[Change listing data]
+ + + +

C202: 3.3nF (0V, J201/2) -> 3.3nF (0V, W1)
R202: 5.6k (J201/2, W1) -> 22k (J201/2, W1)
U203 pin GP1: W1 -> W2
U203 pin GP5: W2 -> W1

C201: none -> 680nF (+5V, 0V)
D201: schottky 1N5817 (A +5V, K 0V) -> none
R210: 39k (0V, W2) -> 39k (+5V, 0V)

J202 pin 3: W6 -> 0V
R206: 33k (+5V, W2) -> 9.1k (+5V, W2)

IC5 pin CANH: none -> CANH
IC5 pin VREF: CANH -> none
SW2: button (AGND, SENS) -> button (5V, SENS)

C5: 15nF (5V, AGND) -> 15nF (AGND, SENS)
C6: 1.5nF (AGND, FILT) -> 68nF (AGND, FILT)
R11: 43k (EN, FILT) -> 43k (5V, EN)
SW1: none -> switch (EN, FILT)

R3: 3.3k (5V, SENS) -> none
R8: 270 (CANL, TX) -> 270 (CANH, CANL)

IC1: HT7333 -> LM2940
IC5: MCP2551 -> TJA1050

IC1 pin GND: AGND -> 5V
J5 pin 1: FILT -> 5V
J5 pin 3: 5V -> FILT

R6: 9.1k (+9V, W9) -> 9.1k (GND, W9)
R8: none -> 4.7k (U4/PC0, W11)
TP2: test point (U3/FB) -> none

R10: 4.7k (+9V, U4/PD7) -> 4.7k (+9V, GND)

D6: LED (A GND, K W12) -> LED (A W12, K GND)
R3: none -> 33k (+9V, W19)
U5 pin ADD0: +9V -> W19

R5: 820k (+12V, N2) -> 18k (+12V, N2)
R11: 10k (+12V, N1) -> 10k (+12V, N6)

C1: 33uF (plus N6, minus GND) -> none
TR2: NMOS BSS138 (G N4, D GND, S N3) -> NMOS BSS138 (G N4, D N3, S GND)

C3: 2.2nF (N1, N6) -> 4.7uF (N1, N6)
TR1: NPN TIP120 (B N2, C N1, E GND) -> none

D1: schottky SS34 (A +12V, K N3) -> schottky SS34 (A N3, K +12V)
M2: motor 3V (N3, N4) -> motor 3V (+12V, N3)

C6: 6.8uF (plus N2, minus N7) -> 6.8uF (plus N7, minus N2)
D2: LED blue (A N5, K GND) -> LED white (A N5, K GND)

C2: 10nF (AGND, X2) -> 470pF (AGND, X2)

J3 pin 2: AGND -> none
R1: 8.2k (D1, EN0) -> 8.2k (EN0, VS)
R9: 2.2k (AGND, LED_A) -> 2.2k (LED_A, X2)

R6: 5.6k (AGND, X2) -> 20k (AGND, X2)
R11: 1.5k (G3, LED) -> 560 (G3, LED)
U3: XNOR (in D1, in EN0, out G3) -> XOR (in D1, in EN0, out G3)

+ + + +

== AIM OF THE EXERCISE ==
Your answer should consist only of the lines above between the line holding "D201: schottky 1N5817 (A +5V, K 0V) -> none" and the line holding "C2: 10nF (AGND, X2) -> 470pF (AGND, X2)", inclusive, each transcribed exactly.

== SOLUTION ==
D201: schottky 1N5817 (A +5V, K 0V) -> none
R210: 39k (0V, W2) -> 39k (+5V, 0V)

J202 pin 3: W6 -> 0V
R206: 33k (+5V, W2) -> 9.1k (+5V, W2)

IC5 pin CANH: none -> CANH
IC5 pin VREF: CANH -> none
SW2: button (AGND, SENS) -> button (5V, SENS)

C5: 15nF (5V, AGND) -> 15nF (AGND, SENS)
C6: 1.5nF (AGND, FILT) -> 68nF (AGND, FILT)
R11: 43k (EN, FILT) -> 43k (5V, EN)
SW1: none -> switch (EN, FILT)

R3: 3.3k (5V, SENS) -> none
R8: 270 (CANL, TX) -> 270 (CANH, CANL)

IC1: HT7333 -> LM2940
IC5: MCP2551 -> TJA1050

IC1 pin GND: AGND -> 5V
J5 pin 1: FILT -> 5V
J5 pin 3: 5V -> FILT

R6: 9.1k (+9V, W9) -> 9.1k (GND, W9)
R8: none -> 4.7k (U4/PC0, W11)
TP2: test point (U3/FB) -> none

R10: 4.7k (+9V, U4/PD7) -> 4.7k (+9V, GND)

D6: LED (A GND, K W12) -> LED (A W12, K GND)
R3: none -> 33k (+9V, W19)
U5 pin ADD0: +9V -> W19

R5: 820k (+12V, N2) -> 18k (+12V, N2)
R11: 10k (+12V, N1) -> 10k (+12V, N6)

C1: 33uF (plus N6, minus GND) -> none
TR2: NMOS BSS138 (G N4, D GND, S N3) -> NMOS BSS138 (G N4, D N3, S GND)

C3: 2.2nF (N1, N6) -> 4.7uF (N1, N6)
TR1: NPN TIP120 (B N2, C N1, E GND) -> none

D1: schottky SS34 (A +12V, K N3) -> schottky SS34 (A N3, K +12V)
M2: motor 3V (N3, N4) -> motor 3V (+12V, N3)

C6: 6.8uF (plus N2, minus N7) -> 6.8uF (plus N7, minus N2)
D2: LED blue (A N5, K GND) -> LED white (A N5, K GND)

C2: 10nF (AGND, X2) -> 470pF (AGND, X2)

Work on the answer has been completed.